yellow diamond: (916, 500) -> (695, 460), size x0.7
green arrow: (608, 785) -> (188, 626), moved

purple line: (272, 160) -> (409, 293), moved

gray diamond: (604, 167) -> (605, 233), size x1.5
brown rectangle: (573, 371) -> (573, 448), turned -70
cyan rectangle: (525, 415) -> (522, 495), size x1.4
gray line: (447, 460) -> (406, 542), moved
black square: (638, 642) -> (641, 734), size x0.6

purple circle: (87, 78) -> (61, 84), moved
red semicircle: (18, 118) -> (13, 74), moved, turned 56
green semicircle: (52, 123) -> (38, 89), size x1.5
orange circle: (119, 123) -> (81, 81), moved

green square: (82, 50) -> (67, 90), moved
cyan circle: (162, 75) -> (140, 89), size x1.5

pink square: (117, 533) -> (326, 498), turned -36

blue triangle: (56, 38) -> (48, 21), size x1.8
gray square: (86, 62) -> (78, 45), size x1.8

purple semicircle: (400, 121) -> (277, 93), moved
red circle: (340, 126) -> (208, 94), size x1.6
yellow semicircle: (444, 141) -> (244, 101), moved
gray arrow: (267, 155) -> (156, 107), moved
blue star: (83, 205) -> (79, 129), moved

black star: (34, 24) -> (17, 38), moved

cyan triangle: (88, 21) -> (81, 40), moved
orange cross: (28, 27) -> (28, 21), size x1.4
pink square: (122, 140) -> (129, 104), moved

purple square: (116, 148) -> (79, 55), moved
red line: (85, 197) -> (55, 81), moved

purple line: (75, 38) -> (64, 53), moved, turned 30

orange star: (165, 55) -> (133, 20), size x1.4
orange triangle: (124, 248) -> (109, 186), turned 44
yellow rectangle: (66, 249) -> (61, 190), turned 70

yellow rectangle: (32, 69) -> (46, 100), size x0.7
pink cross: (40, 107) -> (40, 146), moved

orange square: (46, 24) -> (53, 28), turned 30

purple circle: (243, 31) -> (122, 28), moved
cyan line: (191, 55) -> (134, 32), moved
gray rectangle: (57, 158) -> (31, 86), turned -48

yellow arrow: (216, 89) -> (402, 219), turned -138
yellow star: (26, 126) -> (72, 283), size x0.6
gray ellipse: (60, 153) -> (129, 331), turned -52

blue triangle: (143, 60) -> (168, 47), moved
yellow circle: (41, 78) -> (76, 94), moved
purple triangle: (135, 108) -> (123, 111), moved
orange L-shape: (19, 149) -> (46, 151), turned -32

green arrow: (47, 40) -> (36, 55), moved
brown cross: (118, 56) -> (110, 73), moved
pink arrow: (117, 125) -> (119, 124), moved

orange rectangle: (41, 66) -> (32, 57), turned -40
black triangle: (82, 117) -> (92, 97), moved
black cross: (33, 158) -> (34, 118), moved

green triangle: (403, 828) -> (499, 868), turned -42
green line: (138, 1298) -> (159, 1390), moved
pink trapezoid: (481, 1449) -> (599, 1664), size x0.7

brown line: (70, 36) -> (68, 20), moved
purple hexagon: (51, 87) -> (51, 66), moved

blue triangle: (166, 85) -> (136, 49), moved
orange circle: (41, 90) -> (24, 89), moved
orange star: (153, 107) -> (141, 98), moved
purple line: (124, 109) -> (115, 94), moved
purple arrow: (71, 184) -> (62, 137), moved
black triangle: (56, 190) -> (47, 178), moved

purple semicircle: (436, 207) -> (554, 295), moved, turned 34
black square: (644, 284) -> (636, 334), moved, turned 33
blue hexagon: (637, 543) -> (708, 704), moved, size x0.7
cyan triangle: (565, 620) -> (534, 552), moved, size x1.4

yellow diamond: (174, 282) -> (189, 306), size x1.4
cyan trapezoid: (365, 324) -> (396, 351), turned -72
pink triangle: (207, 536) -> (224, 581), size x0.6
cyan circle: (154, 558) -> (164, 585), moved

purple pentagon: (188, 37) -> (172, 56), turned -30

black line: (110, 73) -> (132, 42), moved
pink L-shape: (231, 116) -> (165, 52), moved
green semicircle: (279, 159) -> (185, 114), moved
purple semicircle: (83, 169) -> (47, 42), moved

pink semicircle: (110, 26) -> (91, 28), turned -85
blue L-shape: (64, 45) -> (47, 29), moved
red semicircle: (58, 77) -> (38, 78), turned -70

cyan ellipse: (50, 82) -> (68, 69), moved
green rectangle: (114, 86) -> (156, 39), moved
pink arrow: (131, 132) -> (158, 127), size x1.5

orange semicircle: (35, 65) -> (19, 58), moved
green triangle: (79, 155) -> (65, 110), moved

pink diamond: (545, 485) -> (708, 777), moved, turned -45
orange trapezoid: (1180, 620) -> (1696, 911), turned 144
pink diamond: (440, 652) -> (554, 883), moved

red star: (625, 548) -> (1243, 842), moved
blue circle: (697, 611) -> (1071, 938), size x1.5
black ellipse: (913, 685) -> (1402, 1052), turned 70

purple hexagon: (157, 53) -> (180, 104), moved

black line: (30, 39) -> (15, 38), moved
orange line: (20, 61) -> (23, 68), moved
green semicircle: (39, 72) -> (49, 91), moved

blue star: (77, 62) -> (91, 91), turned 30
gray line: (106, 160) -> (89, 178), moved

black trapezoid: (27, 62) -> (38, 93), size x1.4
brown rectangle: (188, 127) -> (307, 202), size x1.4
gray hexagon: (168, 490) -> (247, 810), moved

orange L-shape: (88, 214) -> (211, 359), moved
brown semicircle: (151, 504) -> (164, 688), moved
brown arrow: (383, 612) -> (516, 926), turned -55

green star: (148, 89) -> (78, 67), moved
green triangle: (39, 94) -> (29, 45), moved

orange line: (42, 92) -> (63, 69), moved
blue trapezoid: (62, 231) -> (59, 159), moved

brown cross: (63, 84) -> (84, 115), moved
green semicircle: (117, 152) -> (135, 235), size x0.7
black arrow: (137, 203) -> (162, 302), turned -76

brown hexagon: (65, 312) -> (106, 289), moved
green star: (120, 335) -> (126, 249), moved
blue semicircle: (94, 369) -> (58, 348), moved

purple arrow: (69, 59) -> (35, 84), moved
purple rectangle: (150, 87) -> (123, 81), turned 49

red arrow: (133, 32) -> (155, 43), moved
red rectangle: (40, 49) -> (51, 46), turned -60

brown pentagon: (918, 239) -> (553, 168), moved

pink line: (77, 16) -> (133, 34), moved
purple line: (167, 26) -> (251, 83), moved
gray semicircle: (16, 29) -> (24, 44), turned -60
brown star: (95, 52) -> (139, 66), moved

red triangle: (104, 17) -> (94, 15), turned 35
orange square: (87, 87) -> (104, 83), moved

********

_AIM OF THE TASK_:
Transcribe all of the data so that each line matches the source exactly.

_RESPONSE BOX_:
yellow diamond: (916, 500) -> (695, 460), size x0.7
green arrow: (608, 785) -> (188, 626), moved

purple line: (272, 160) -> (409, 293), moved

gray diamond: (604, 167) -> (605, 233), size x1.5
brown rectangle: (573, 371) -> (573, 448), turned -70
cyan rectangle: (525, 415) -> (522, 495), size x1.4
gray line: (447, 460) -> (406, 542), moved
black square: (638, 642) -> (641, 734), size x0.6

purple circle: (87, 78) -> (61, 84), moved
red semicircle: (18, 118) -> (13, 74), moved, turned 56
green semicircle: (52, 123) -> (38, 89), size x1.5
orange circle: (119, 123) -> (81, 81), moved

green square: (82, 50) -> (67, 90), moved
cyan circle: (162, 75) -> (140, 89), size x1.5

pink square: (117, 533) -> (326, 498), turned -36

blue triangle: (56, 38) -> (48, 21), size x1.8
gray square: (86, 62) -> (78, 45), size x1.8

purple semicircle: (400, 121) -> (277, 93), moved
red circle: (340, 126) -> (208, 94), size x1.6
yellow semicircle: (444, 141) -> (244, 101), moved
gray arrow: (267, 155) -> (156, 107), moved
blue star: (83, 205) -> (79, 129), moved

black star: (34, 24) -> (17, 38), moved

cyan triangle: (88, 21) -> (81, 40), moved
orange cross: (28, 27) -> (28, 21), size x1.4
pink square: (122, 140) -> (129, 104), moved

purple square: (116, 148) -> (79, 55), moved
red line: (85, 197) -> (55, 81), moved

purple line: (75, 38) -> (64, 53), moved, turned 30

orange star: (165, 55) -> (133, 20), size x1.4
orange triangle: (124, 248) -> (109, 186), turned 44
yellow rectangle: (66, 249) -> (61, 190), turned 70

yellow rectangle: (32, 69) -> (46, 100), size x0.7
pink cross: (40, 107) -> (40, 146), moved

orange square: (46, 24) -> (53, 28), turned 30

purple circle: (243, 31) -> (122, 28), moved
cyan line: (191, 55) -> (134, 32), moved
gray rectangle: (57, 158) -> (31, 86), turned -48

yellow arrow: (216, 89) -> (402, 219), turned -138
yellow star: (26, 126) -> (72, 283), size x0.6
gray ellipse: (60, 153) -> (129, 331), turned -52

blue triangle: (143, 60) -> (168, 47), moved
yellow circle: (41, 78) -> (76, 94), moved
purple triangle: (135, 108) -> (123, 111), moved
orange L-shape: (19, 149) -> (46, 151), turned -32

green arrow: (47, 40) -> (36, 55), moved
brown cross: (118, 56) -> (110, 73), moved
pink arrow: (117, 125) -> (119, 124), moved

orange rectangle: (41, 66) -> (32, 57), turned -40
black triangle: (82, 117) -> (92, 97), moved
black cross: (33, 158) -> (34, 118), moved

green triangle: (403, 828) -> (499, 868), turned -42
green line: (138, 1298) -> (159, 1390), moved
pink trapezoid: (481, 1449) -> (599, 1664), size x0.7

brown line: (70, 36) -> (68, 20), moved
purple hexagon: (51, 87) -> (51, 66), moved

blue triangle: (166, 85) -> (136, 49), moved
orange circle: (41, 90) -> (24, 89), moved
orange star: (153, 107) -> (141, 98), moved
purple line: (124, 109) -> (115, 94), moved
purple arrow: (71, 184) -> (62, 137), moved
black triangle: (56, 190) -> (47, 178), moved

purple semicircle: (436, 207) -> (554, 295), moved, turned 34
black square: (644, 284) -> (636, 334), moved, turned 33
blue hexagon: (637, 543) -> (708, 704), moved, size x0.7
cyan triangle: (565, 620) -> (534, 552), moved, size x1.4

yellow diamond: (174, 282) -> (189, 306), size x1.4
cyan trapezoid: (365, 324) -> (396, 351), turned -72
pink triangle: (207, 536) -> (224, 581), size x0.6
cyan circle: (154, 558) -> (164, 585), moved

purple pentagon: (188, 37) -> (172, 56), turned -30

black line: (110, 73) -> (132, 42), moved
pink L-shape: (231, 116) -> (165, 52), moved
green semicircle: (279, 159) -> (185, 114), moved
purple semicircle: (83, 169) -> (47, 42), moved

pink semicircle: (110, 26) -> (91, 28), turned -85
blue L-shape: (64, 45) -> (47, 29), moved
red semicircle: (58, 77) -> (38, 78), turned -70

cyan ellipse: (50, 82) -> (68, 69), moved
green rectangle: (114, 86) -> (156, 39), moved
pink arrow: (131, 132) -> (158, 127), size x1.5

orange semicircle: (35, 65) -> (19, 58), moved
green triangle: (79, 155) -> (65, 110), moved

pink diamond: (545, 485) -> (708, 777), moved, turned -45
orange trapezoid: (1180, 620) -> (1696, 911), turned 144
pink diamond: (440, 652) -> (554, 883), moved

red star: (625, 548) -> (1243, 842), moved
blue circle: (697, 611) -> (1071, 938), size x1.5
black ellipse: (913, 685) -> (1402, 1052), turned 70

purple hexagon: (157, 53) -> (180, 104), moved

black line: (30, 39) -> (15, 38), moved
orange line: (20, 61) -> (23, 68), moved
green semicircle: (39, 72) -> (49, 91), moved

blue star: (77, 62) -> (91, 91), turned 30
gray line: (106, 160) -> (89, 178), moved

black trapezoid: (27, 62) -> (38, 93), size x1.4
brown rectangle: (188, 127) -> (307, 202), size x1.4
gray hexagon: (168, 490) -> (247, 810), moved

orange L-shape: (88, 214) -> (211, 359), moved
brown semicircle: (151, 504) -> (164, 688), moved
brown arrow: (383, 612) -> (516, 926), turned -55

green star: (148, 89) -> (78, 67), moved
green triangle: (39, 94) -> (29, 45), moved

orange line: (42, 92) -> (63, 69), moved
blue trapezoid: (62, 231) -> (59, 159), moved

brown cross: (63, 84) -> (84, 115), moved
green semicircle: (117, 152) -> (135, 235), size x0.7
black arrow: (137, 203) -> (162, 302), turned -76

brown hexagon: (65, 312) -> (106, 289), moved
green star: (120, 335) -> (126, 249), moved
blue semicircle: (94, 369) -> (58, 348), moved

purple arrow: (69, 59) -> (35, 84), moved
purple rectangle: (150, 87) -> (123, 81), turned 49

red arrow: (133, 32) -> (155, 43), moved
red rectangle: (40, 49) -> (51, 46), turned -60

brown pentagon: (918, 239) -> (553, 168), moved

pink line: (77, 16) -> (133, 34), moved
purple line: (167, 26) -> (251, 83), moved
gray semicircle: (16, 29) -> (24, 44), turned -60
brown star: (95, 52) -> (139, 66), moved

red triangle: (104, 17) -> (94, 15), turned 35
orange square: (87, 87) -> (104, 83), moved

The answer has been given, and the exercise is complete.